= What to work on =
Rewrite every line of the listing as a Markdown table with the columns No. and Entry, pairing each line with its row number and leaving out blank lines.

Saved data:
_____
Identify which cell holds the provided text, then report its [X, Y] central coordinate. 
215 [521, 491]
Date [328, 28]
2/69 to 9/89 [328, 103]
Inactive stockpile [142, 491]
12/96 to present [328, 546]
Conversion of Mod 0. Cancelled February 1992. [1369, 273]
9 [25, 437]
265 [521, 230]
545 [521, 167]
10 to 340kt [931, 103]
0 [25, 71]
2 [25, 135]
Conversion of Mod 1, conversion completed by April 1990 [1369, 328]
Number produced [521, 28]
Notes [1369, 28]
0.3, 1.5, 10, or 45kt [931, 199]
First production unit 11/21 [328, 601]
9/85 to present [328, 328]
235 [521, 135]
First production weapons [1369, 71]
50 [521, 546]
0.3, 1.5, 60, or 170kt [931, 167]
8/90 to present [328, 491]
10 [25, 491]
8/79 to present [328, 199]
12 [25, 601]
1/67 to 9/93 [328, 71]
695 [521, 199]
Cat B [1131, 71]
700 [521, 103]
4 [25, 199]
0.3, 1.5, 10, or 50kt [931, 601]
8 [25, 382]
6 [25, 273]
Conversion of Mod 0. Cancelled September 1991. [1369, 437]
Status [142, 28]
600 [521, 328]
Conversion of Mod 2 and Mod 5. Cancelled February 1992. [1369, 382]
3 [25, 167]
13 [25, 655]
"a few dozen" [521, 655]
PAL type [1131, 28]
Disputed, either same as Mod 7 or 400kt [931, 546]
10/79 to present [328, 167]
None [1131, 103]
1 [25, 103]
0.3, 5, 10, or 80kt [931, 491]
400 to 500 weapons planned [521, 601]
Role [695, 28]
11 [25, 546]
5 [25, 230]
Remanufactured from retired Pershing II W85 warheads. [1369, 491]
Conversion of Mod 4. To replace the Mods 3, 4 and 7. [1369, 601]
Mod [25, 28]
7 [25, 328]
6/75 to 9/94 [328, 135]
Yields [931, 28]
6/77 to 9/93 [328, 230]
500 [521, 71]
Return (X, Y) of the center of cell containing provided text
_____
= Task result =
| No. | Entry |
|---|---|
| 1 | Identify which cell holds the provided text, then report its [X, Y] central coordinate.  |
| 2 | 215 [521, 491] |
| 3 | Date [328, 28] |
| 4 | 2/69 to 9/89 [328, 103] |
| 5 | Inactive stockpile [142, 491] |
| 6 | 12/96 to present [328, 546] |
| 7 | Conversion of Mod 0. Cancelled February 1992. [1369, 273] |
| 8 | 9 [25, 437] |
| 9 | 265 [521, 230] |
| 10 | 545 [521, 167] |
| 11 | 10 to 340kt [931, 103] |
| 12 | 0 [25, 71] |
| 13 | 2 [25, 135] |
| 14 | Conversion of Mod 1, conversion completed by April 1990 [1369, 328] |
| 15 | Number produced [521, 28] |
| 16 | Notes [1369, 28] |
| 17 | 0.3, 1.5, 10, or 45kt [931, 199] |
| 18 | First production unit 11/21 [328, 601] |
| 19 | 9/85 to present [328, 328] |
| 20 | 235 [521, 135] |
| 21 | First production weapons [1369, 71] |
| 22 | 50 [521, 546] |
| 23 | 0.3, 1.5, 60, or 170kt [931, 167] |
| 24 | 8/90 to present [328, 491] |
| 25 | 10 [25, 491] |
| 26 | 8/79 to present [328, 199] |
| 27 | 12 [25, 601] |
| 28 | 1/67 to 9/93 [328, 71] |
| 29 | 695 [521, 199] |
| 30 | Cat B [1131, 71] |
| 31 | 700 [521, 103] |
| 32 | 4 [25, 199] |
| 33 | 0.3, 1.5, 10, or 50kt [931, 601] |
| 34 | 8 [25, 382] |
| 35 | 6 [25, 273] |
| 36 | Conversion of Mod 0. Cancelled September 1991. [1369, 437] |
| 37 | Status [142, 28] |
| 38 | 600 [521, 328] |
| 39 | Conversion of Mod 2 and Mod 5. Cancelled February 1992. [1369, 382] |
| 40 | 3 [25, 167] |
| 41 | 13 [25, 655] |
| 42 | "a few dozen" [521, 655] |
| 43 | PAL type [1131, 28] |
| 44 | Disputed, either same as Mod 7 or 400kt [931, 546] |
| 45 | 10/79 to present [328, 167] |
| 46 | None [1131, 103] |
| 47 | 1 [25, 103] |
| 48 | 0.3, 5, 10, or 80kt [931, 491] |
| 49 | 400 to 500 weapons planned [521, 601] |
| 50 | Role [695, 28] |
| 51 | 11 [25, 546] |
| 52 | 5 [25, 230] |
| 53 | Remanufactured from retired Pershing II W85 warheads. [1369, 491] |
| 54 | Conversion of Mod 4. To replace the Mods 3, 4 and 7. [1369, 601] |
| 55 | Mod [25, 28] |
| 56 | 7 [25, 328] |
| 57 | 6/75 to 9/94 [328, 135] |
| 58 | Yields [931, 28] |
| 59 | 6/77 to 9/93 [328, 230] |
| 60 | 500 [521, 71] |
| 61 | Return (X, Y) of the center of cell containing provided text |